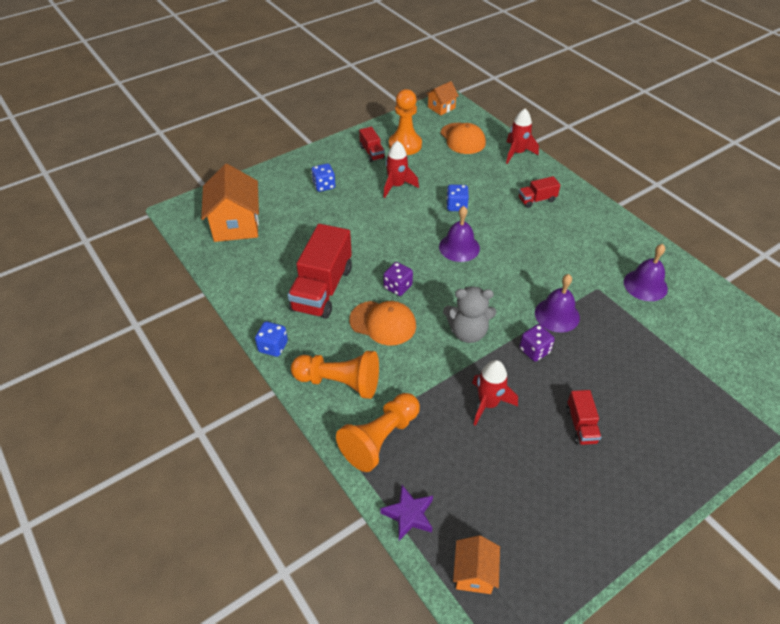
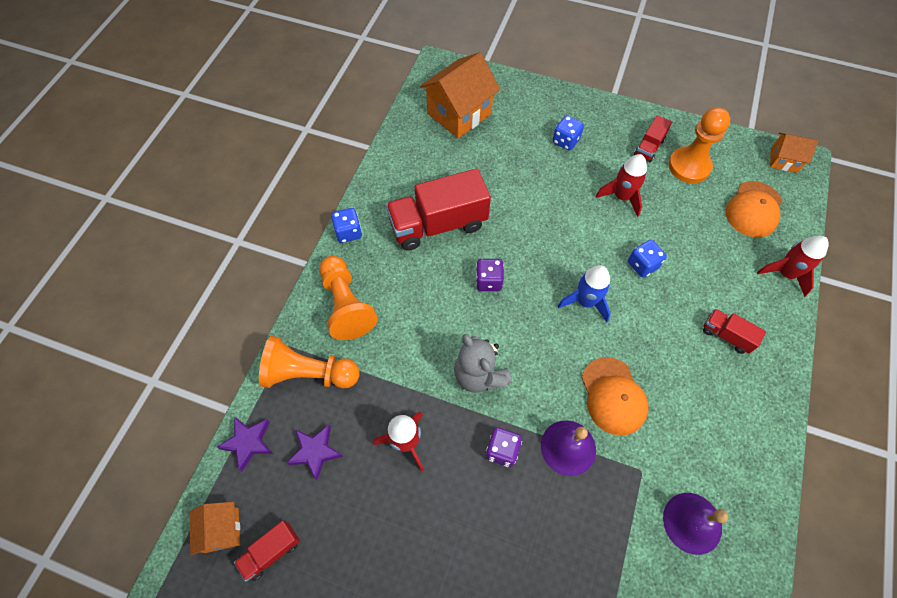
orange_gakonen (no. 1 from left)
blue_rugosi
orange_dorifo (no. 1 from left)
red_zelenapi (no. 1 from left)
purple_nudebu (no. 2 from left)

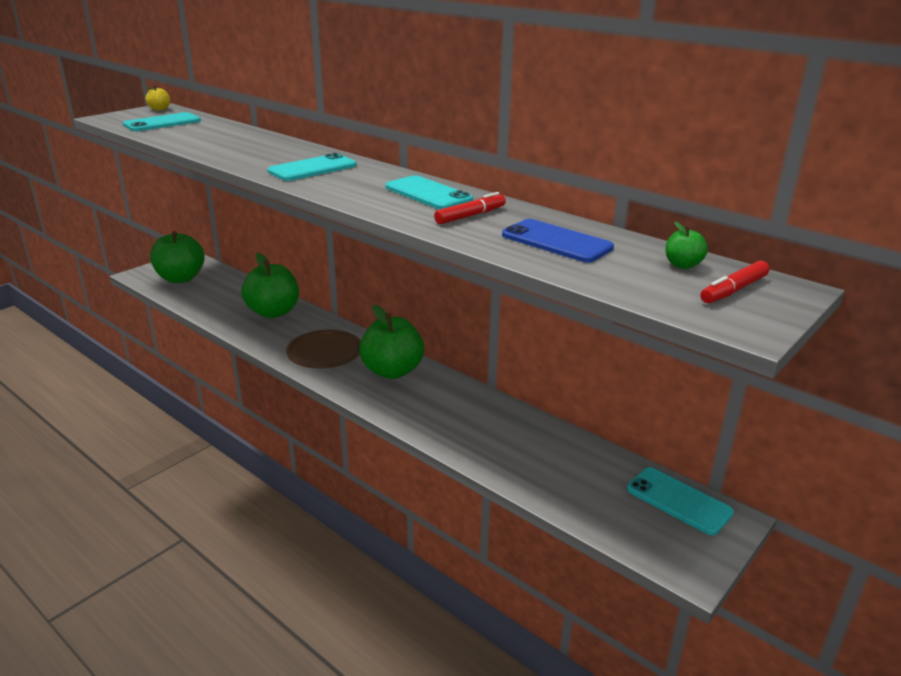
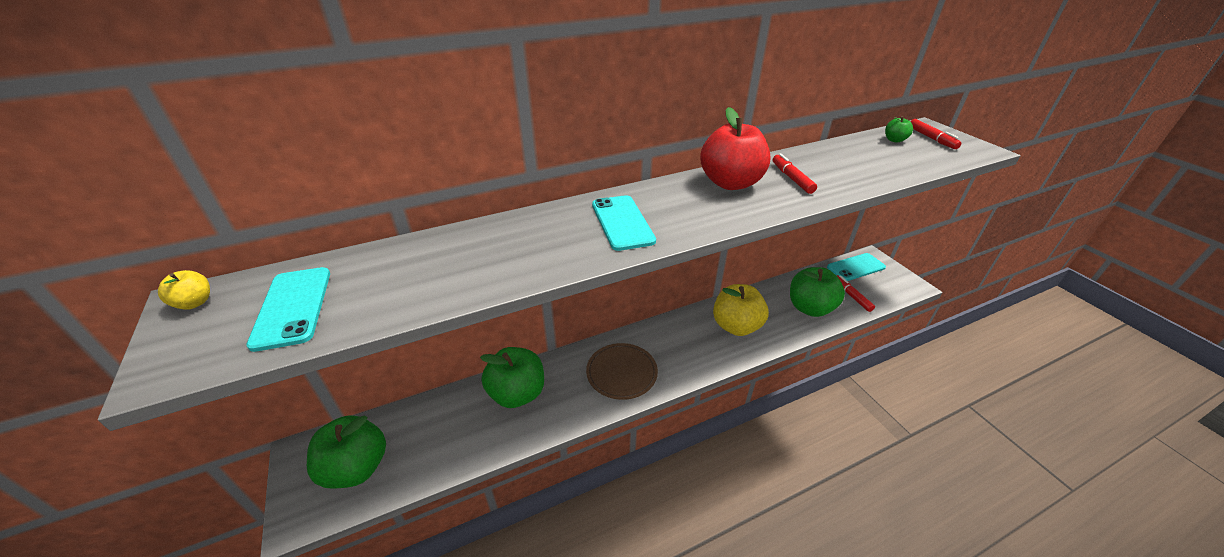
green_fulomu (no. 3 from left)
red_fulomu
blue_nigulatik
yellow_fulomu (no. 2 from left)
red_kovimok (no. 2 from left)

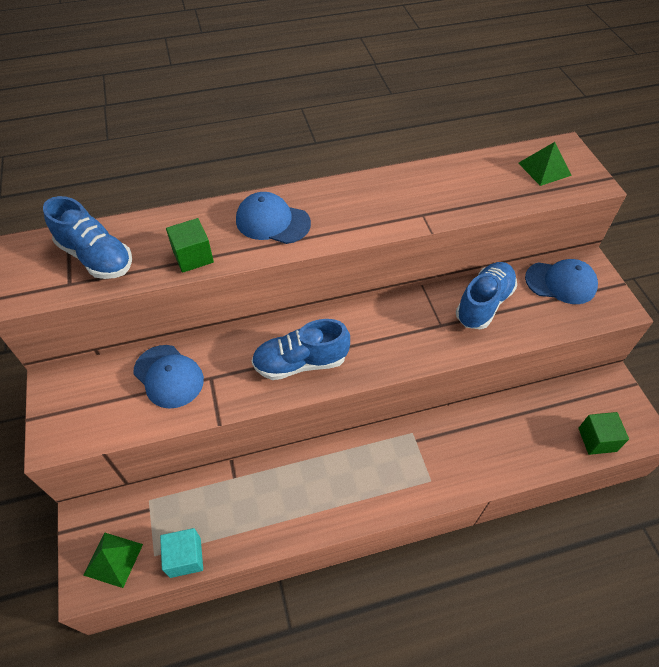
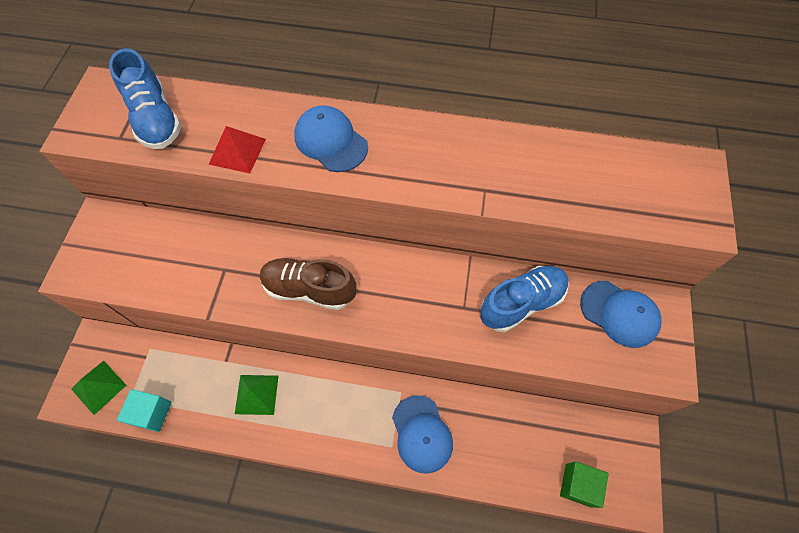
blue_gakonen (no. 2 from left)
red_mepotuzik
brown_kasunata
green_mepotuzik (no. 2 from left)

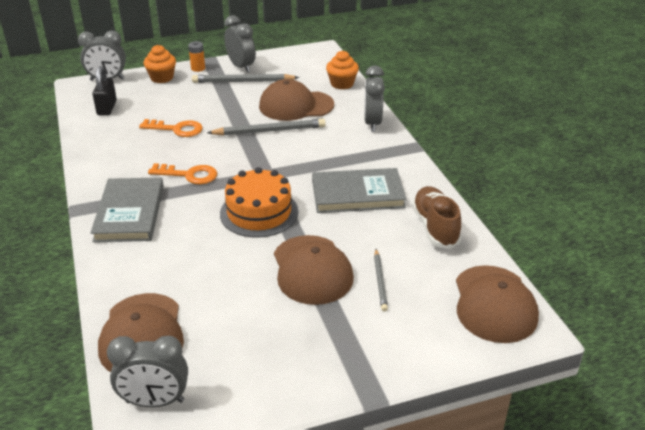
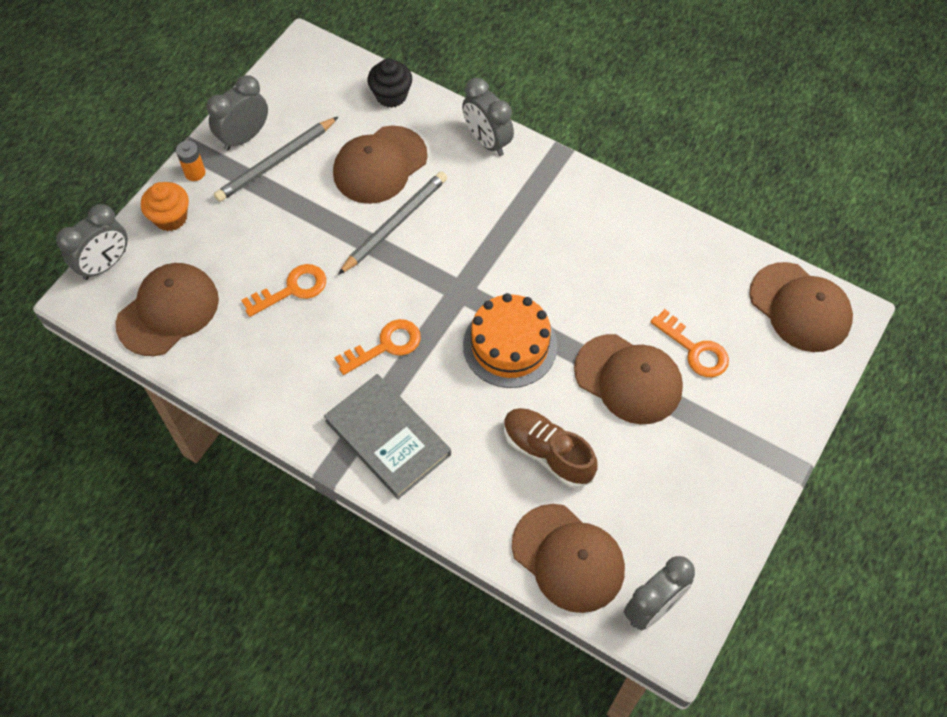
brown_gakonen (no. 1 from left)
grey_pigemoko (no. 2 from left)
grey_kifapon (no. 2 from left in the first image)
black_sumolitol
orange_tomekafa (no. 3 from left)
brown_kasunata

YOUR GOAL:
Omit the pictures and set down the records exactly.

REPLY:
orange_gakonen (no. 1 from left)
blue_rugosi
orange_dorifo (no. 1 from left)
red_zelenapi (no. 1 from left)
purple_nudebu (no. 2 from left)

green_fulomu (no. 3 from left)
red_fulomu
blue_nigulatik
yellow_fulomu (no. 2 from left)
red_kovimok (no. 2 from left)

blue_gakonen (no. 2 from left)
red_mepotuzik
brown_kasunata
green_mepotuzik (no. 2 from left)

brown_gakonen (no. 1 from left)
grey_pigemoko (no. 2 from left)
grey_kifapon (no. 2 from left in the first image)
black_sumolitol
orange_tomekafa (no. 3 from left)
brown_kasunata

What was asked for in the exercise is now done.